Exercise brief:
Could you print the stretch of lines below from the one with "S3: button (GND, N10) -> none" through the one with "U1: ATtiny45 -> ATtiny13A", exactly as they stand and without any pictures?

Given records:
# # # #
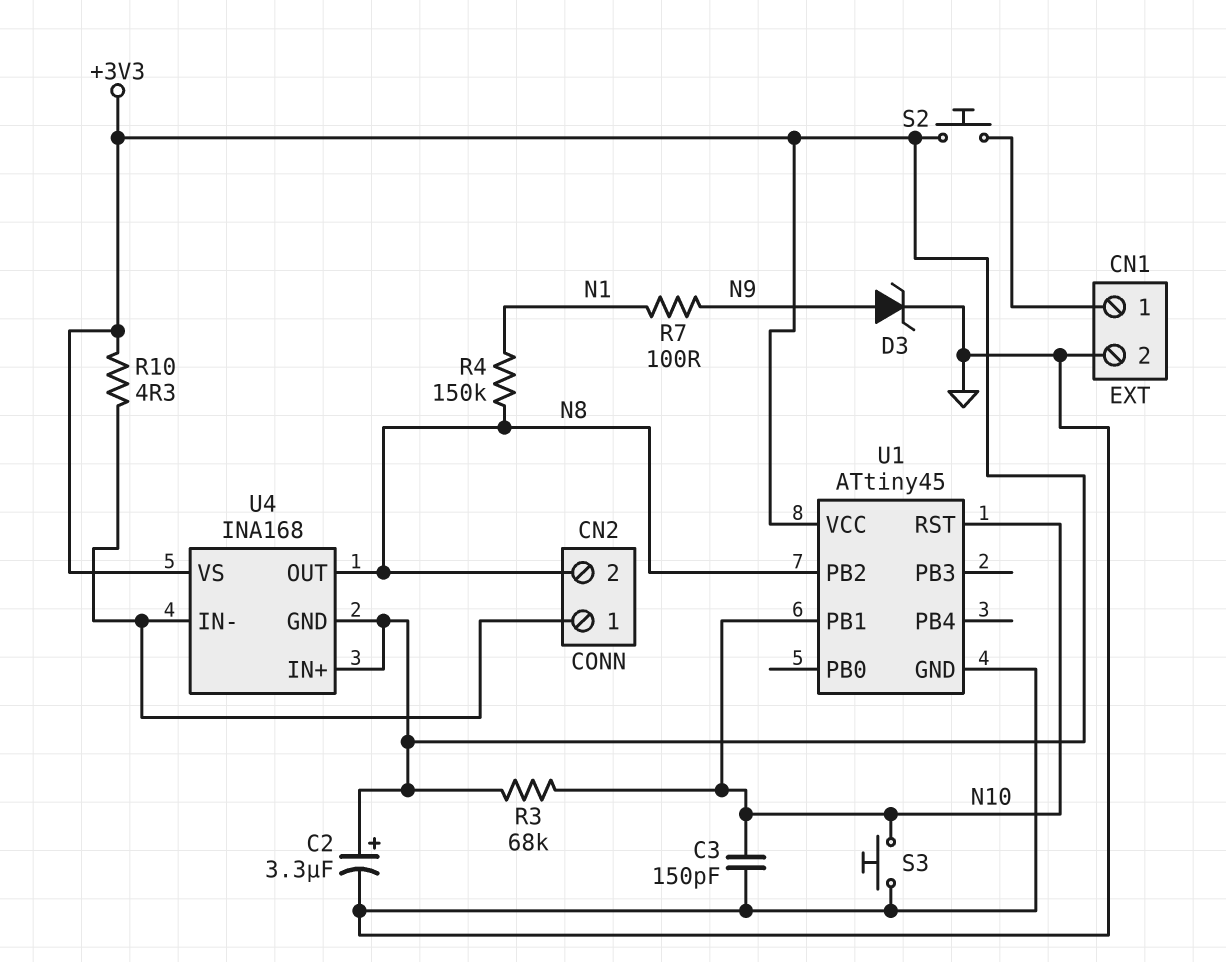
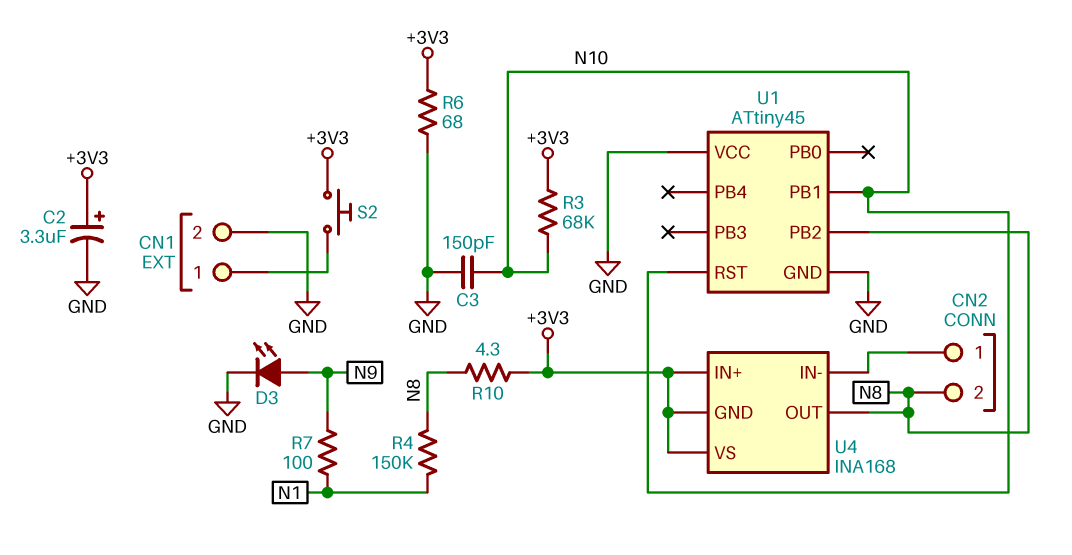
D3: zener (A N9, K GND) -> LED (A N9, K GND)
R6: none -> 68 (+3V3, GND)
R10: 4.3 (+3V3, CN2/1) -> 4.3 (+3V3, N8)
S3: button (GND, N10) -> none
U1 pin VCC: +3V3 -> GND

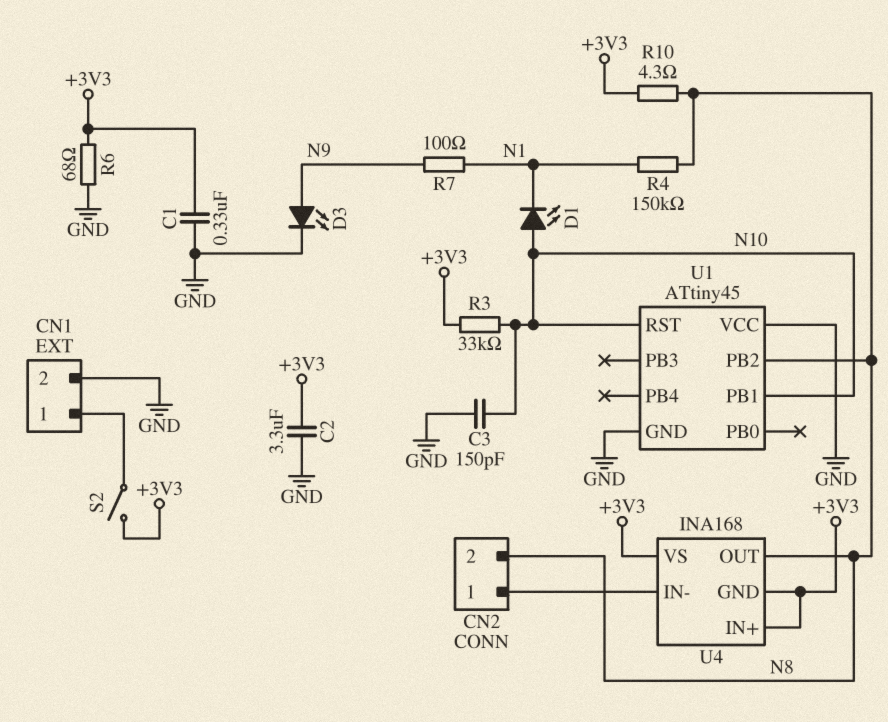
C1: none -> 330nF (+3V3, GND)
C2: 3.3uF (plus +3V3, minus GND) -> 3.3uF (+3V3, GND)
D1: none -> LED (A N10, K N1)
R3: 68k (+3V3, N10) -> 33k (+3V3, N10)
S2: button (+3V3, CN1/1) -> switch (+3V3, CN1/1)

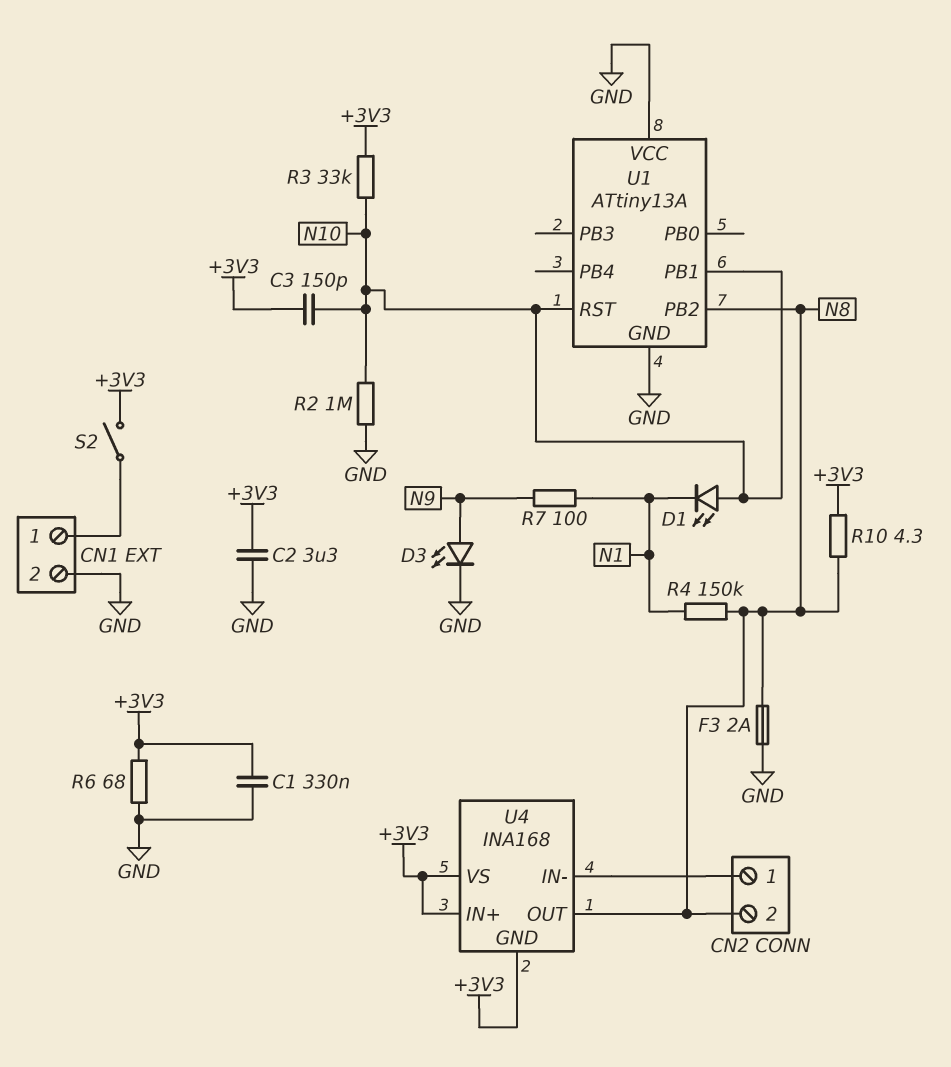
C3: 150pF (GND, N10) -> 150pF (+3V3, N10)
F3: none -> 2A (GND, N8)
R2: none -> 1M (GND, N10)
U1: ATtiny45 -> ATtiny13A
# # # #
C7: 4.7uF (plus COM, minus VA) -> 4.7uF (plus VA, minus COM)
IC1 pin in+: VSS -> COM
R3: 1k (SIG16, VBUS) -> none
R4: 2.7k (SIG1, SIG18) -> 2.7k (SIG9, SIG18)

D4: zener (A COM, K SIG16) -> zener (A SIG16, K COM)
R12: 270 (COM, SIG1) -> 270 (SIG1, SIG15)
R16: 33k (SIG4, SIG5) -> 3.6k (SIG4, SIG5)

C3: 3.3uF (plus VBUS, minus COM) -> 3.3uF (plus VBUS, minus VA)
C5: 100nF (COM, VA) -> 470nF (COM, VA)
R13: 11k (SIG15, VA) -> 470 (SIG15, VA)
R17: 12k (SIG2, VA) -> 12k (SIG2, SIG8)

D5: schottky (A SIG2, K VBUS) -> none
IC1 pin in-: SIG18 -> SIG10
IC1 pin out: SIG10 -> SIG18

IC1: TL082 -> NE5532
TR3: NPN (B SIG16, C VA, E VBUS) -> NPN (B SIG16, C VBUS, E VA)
# # # #
Response to the exercise:
S3: button (GND, N10) -> none
U1 pin VCC: +3V3 -> GND

C1: none -> 330nF (+3V3, GND)
C2: 3.3uF (plus +3V3, minus GND) -> 3.3uF (+3V3, GND)
D1: none -> LED (A N10, K N1)
R3: 68k (+3V3, N10) -> 33k (+3V3, N10)
S2: button (+3V3, CN1/1) -> switch (+3V3, CN1/1)

C3: 150pF (GND, N10) -> 150pF (+3V3, N10)
F3: none -> 2A (GND, N8)
R2: none -> 1M (GND, N10)
U1: ATtiny45 -> ATtiny13A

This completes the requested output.